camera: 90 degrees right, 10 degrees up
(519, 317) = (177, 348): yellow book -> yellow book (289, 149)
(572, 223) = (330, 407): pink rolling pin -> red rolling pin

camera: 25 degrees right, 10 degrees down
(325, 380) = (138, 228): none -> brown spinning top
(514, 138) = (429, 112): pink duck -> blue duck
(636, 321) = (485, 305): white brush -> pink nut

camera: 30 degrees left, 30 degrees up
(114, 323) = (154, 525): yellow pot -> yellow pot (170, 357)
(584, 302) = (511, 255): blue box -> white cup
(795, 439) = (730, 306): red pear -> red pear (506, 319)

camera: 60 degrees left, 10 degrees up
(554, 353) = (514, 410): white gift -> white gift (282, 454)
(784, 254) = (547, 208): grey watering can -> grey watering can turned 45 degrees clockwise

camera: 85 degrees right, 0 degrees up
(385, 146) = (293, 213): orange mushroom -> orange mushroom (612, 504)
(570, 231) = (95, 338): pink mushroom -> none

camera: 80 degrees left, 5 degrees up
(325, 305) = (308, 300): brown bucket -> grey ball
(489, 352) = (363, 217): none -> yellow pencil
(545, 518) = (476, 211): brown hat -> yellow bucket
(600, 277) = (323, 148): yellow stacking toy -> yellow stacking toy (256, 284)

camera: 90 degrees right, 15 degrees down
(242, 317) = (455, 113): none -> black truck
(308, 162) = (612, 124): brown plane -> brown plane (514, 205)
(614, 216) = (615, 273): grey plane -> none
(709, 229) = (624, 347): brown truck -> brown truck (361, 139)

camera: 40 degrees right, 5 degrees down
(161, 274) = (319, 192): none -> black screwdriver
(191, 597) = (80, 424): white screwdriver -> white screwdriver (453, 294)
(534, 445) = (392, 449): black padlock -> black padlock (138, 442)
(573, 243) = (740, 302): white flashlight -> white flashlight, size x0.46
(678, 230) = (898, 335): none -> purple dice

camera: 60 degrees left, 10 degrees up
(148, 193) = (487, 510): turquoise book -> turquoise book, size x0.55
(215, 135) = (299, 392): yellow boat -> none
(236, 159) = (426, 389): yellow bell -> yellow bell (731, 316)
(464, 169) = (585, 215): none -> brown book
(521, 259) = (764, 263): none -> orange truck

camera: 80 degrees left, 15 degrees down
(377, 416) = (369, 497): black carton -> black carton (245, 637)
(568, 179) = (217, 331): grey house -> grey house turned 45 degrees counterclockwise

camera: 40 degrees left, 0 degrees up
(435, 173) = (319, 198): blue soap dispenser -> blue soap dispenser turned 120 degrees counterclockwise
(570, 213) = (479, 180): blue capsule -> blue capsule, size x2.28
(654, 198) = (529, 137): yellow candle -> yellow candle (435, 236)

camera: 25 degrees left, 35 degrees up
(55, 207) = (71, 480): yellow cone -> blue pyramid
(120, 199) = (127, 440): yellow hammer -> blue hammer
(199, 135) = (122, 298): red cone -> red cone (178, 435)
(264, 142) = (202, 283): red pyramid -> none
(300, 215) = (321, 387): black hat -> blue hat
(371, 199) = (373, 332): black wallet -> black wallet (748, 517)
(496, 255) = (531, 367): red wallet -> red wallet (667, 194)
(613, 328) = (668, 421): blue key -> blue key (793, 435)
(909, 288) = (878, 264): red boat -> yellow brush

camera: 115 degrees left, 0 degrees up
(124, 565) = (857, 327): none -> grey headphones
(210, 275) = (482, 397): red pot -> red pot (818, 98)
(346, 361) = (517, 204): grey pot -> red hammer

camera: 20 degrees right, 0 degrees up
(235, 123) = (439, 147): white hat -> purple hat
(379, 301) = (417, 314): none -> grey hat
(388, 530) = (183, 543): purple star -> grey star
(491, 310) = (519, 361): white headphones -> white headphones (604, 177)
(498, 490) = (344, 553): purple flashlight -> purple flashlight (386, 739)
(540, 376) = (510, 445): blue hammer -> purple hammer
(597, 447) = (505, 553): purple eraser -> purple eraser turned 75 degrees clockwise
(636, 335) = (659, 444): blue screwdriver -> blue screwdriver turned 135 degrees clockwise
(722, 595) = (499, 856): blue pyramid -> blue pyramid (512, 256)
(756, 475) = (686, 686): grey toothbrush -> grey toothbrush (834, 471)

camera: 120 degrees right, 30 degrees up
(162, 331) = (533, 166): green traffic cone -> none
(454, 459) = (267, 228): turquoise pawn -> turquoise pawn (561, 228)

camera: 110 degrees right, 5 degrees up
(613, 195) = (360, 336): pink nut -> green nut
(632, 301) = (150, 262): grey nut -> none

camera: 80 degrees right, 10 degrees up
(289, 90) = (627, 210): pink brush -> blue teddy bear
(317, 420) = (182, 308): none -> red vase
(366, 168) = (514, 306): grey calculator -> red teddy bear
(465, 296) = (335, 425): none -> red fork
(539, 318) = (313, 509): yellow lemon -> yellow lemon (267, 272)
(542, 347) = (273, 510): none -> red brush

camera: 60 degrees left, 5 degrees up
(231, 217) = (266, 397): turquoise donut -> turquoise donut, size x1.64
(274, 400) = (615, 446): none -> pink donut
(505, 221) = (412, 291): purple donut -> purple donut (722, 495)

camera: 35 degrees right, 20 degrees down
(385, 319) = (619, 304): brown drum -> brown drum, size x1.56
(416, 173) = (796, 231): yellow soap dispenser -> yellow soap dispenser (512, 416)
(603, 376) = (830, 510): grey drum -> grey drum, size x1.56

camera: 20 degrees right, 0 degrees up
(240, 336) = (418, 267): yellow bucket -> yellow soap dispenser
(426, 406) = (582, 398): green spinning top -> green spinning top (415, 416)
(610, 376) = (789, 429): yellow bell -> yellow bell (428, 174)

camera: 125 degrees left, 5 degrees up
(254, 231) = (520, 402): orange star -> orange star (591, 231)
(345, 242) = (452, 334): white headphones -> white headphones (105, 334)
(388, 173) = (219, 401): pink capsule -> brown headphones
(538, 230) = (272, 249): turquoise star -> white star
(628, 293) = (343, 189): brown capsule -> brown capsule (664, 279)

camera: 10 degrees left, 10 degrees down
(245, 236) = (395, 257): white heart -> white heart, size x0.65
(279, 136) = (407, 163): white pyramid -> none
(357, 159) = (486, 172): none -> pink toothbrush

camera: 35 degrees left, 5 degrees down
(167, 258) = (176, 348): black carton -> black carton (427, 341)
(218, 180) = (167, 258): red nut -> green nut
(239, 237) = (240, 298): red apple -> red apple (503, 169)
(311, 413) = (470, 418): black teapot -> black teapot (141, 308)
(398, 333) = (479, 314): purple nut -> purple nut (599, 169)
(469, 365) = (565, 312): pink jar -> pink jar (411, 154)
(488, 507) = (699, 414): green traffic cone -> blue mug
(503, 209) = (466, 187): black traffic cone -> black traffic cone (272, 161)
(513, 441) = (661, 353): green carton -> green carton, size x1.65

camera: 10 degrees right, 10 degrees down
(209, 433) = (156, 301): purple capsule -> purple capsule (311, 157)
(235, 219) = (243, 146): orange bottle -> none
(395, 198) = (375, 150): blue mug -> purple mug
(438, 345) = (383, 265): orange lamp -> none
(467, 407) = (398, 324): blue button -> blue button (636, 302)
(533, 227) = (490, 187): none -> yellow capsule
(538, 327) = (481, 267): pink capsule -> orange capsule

────

What the exercise asks:
Given the records above, reproduce precisely and only the lines between the line holding "(325, 380) = (138, 228): none" and the line holding "(545, 518) = (476, 211): brown", inclusive.

Task solution:
(325, 380) = (138, 228): none -> brown spinning top
(514, 138) = (429, 112): pink duck -> blue duck
(636, 321) = (485, 305): white brush -> pink nut

camera: 30 degrees left, 30 degrees up
(114, 323) = (154, 525): yellow pot -> yellow pot (170, 357)
(584, 302) = (511, 255): blue box -> white cup
(795, 439) = (730, 306): red pear -> red pear (506, 319)

camera: 60 degrees left, 10 degrees up
(554, 353) = (514, 410): white gift -> white gift (282, 454)
(784, 254) = (547, 208): grey watering can -> grey watering can turned 45 degrees clockwise

camera: 85 degrees right, 0 degrees up
(385, 146) = (293, 213): orange mushroom -> orange mushroom (612, 504)
(570, 231) = (95, 338): pink mushroom -> none

camera: 80 degrees left, 5 degrees up
(325, 305) = (308, 300): brown bucket -> grey ball
(489, 352) = (363, 217): none -> yellow pencil
(545, 518) = (476, 211): brown hat -> yellow bucket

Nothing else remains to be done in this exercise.